▶ **Action item**: Go through the following data and transcribe exactly the stretch of lines from the one holding "(451, 452) = (337, 234): yellow" to the one holding "(552, 247) = (409, 468): orange tree -> none", both included.

▶ **Data listing**:
::::

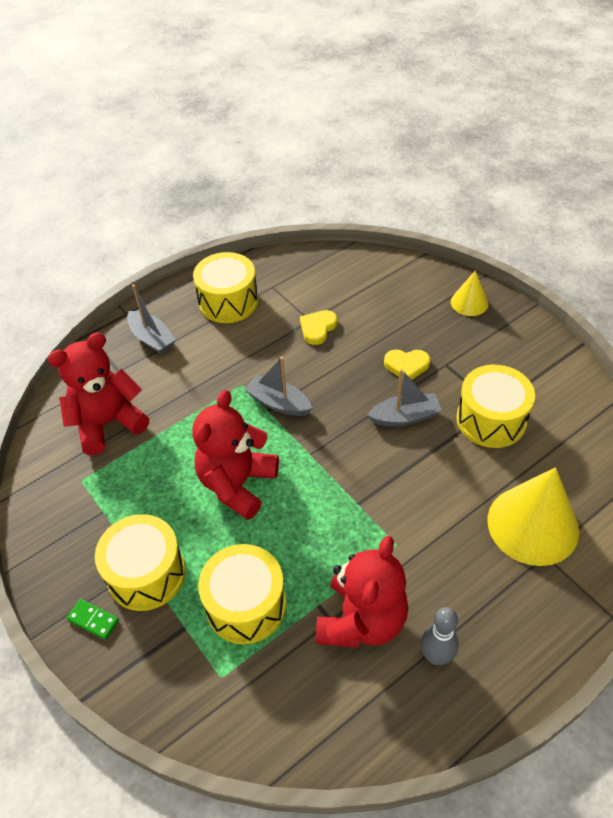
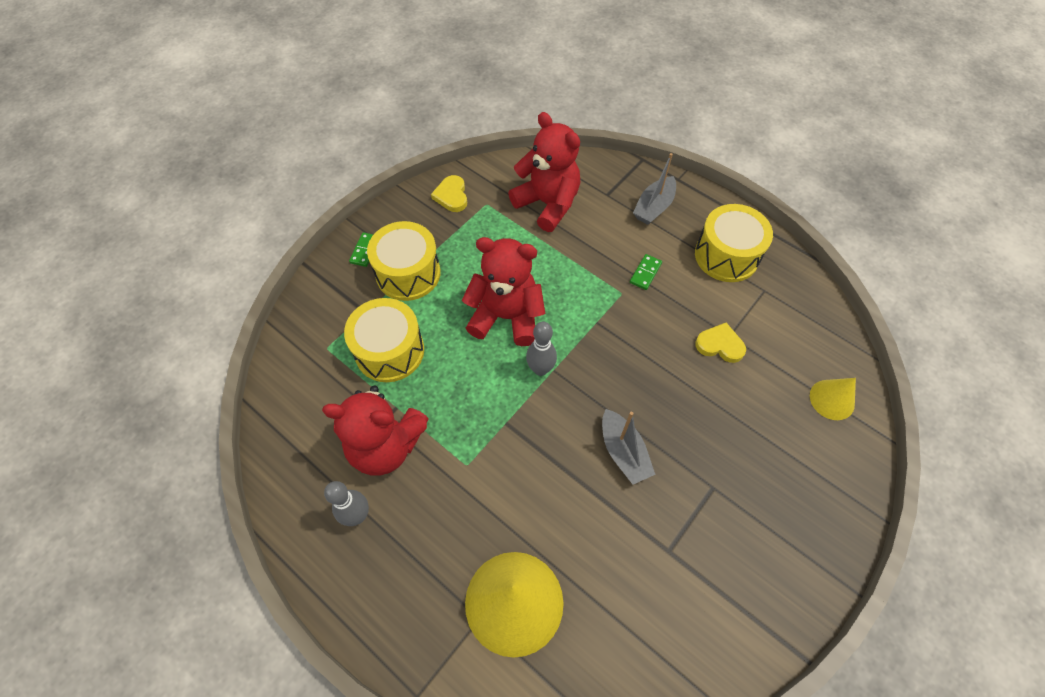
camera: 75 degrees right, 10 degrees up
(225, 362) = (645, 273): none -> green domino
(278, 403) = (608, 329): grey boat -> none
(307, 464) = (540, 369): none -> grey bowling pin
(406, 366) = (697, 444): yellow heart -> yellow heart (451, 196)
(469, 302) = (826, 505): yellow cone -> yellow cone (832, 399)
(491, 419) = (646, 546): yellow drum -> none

::::

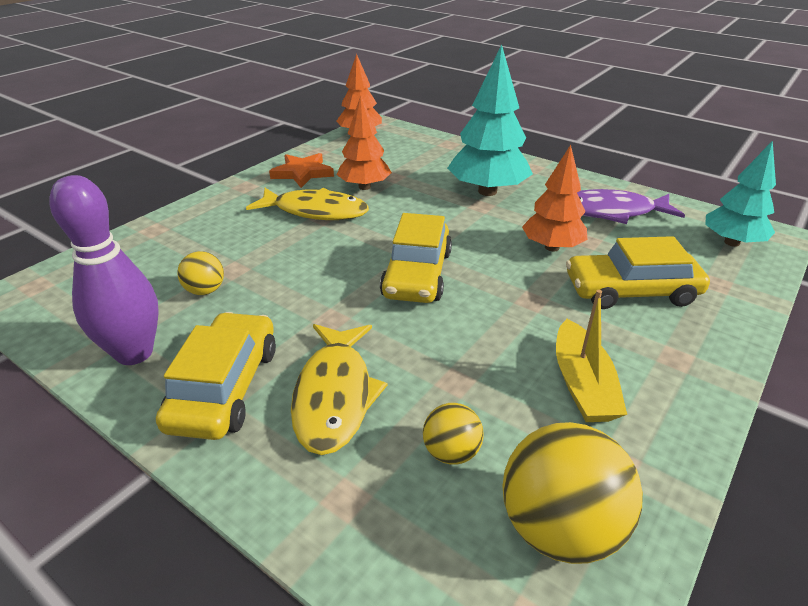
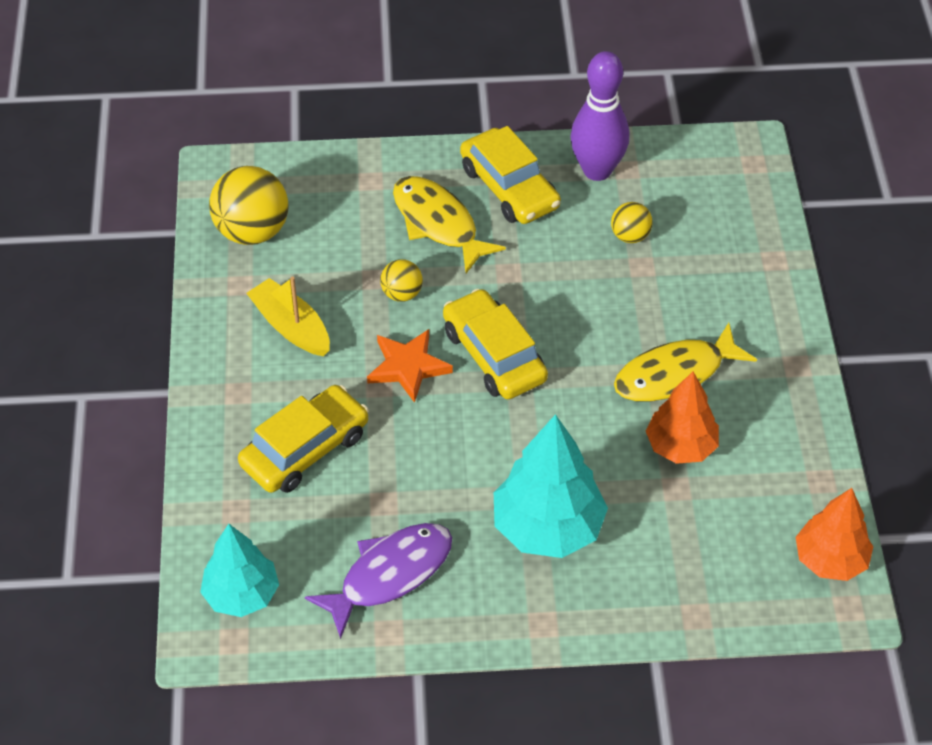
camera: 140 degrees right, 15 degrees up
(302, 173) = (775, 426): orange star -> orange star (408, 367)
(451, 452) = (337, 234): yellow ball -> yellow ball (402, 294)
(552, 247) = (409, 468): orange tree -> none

::::

▶ **Answer box**:
(451, 452) = (337, 234): yellow ball -> yellow ball (402, 294)
(552, 247) = (409, 468): orange tree -> none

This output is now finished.